» The data
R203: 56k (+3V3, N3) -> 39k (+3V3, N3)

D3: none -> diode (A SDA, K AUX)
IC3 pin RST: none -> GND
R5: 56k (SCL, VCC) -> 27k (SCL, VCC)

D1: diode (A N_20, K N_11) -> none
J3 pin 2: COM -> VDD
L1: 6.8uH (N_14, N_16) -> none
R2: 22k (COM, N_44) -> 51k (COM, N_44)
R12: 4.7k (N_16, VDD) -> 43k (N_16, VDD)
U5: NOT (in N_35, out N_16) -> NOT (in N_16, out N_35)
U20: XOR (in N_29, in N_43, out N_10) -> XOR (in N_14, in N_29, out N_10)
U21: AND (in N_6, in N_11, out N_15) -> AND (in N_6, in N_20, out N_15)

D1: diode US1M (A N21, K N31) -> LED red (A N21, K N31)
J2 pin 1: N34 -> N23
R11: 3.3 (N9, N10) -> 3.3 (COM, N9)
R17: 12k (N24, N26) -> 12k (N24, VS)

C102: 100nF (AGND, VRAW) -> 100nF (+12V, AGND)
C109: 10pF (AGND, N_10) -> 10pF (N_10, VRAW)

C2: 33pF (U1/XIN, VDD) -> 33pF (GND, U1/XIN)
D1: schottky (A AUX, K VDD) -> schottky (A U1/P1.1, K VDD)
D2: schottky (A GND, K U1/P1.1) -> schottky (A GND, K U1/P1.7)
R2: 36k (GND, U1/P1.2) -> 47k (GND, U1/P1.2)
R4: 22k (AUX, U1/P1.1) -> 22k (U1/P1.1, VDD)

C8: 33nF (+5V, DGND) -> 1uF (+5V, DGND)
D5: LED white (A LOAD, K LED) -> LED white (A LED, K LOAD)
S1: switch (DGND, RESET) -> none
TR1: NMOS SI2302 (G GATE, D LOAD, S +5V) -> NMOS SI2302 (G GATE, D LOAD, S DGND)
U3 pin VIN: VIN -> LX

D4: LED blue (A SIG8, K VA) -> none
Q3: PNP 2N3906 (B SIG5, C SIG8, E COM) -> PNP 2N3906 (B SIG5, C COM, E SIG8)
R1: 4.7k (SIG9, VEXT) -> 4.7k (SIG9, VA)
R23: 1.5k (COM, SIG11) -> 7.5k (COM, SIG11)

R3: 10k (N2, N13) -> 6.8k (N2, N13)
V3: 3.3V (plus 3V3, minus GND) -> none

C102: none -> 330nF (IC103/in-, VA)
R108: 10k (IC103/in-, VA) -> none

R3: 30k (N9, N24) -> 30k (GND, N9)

» Work instructions
Please go through the listing and return each line that has "diode" in it.

» Solution to this task
D3: none -> diode (A SDA, K AUX)
D1: diode (A N_20, K N_11) -> none
D1: diode US1M (A N21, K N31) -> LED red (A N21, K N31)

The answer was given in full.